→ Work required
Copy out all of the data word for word. Omit every picture.

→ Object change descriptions

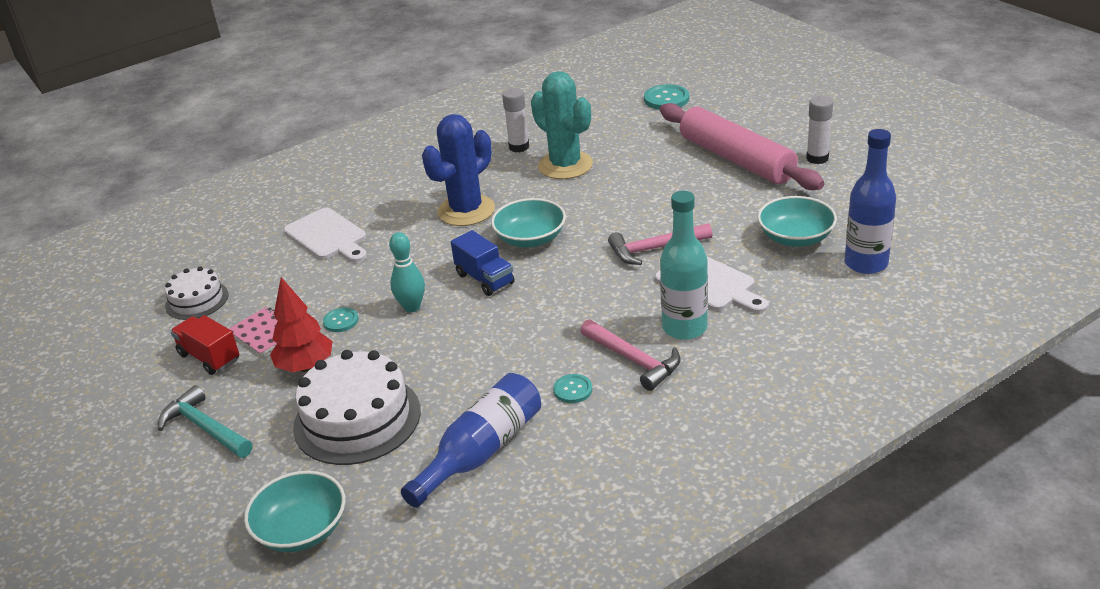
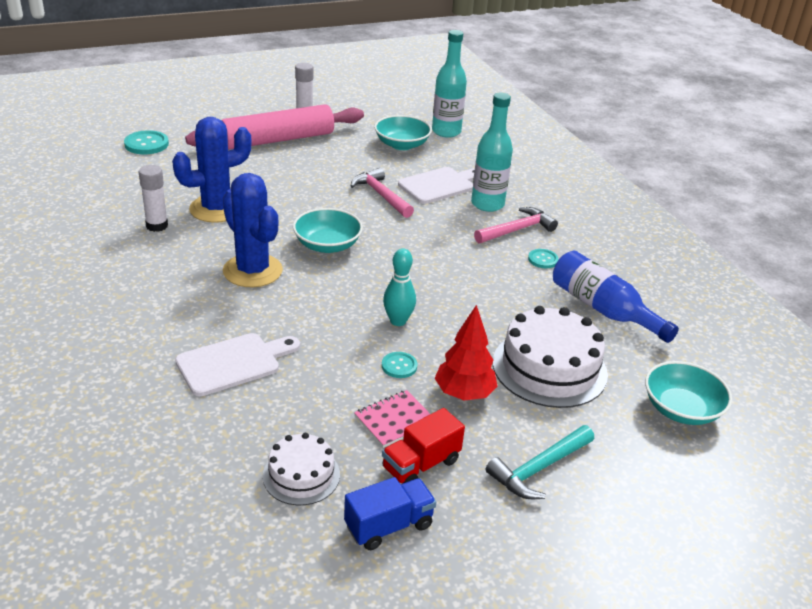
camera: 85 degrees left, 0 degrees up
(485, 279) = (376, 276): blue truck -> blue truck (389, 525)
(565, 165) = (216, 209): turquoise cactus -> blue cactus
(655, 249) = (381, 195): pink hammer -> pink hammer turned 150 degrees clockwise
(866, 263) = (446, 132): blue bottle -> turquoise bottle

→ Answer for the task
camera: 85 degrees left, 0 degrees up
(485, 279) = (376, 276): blue truck -> blue truck (389, 525)
(565, 165) = (216, 209): turquoise cactus -> blue cactus
(655, 249) = (381, 195): pink hammer -> pink hammer turned 150 degrees clockwise
(866, 263) = (446, 132): blue bottle -> turquoise bottle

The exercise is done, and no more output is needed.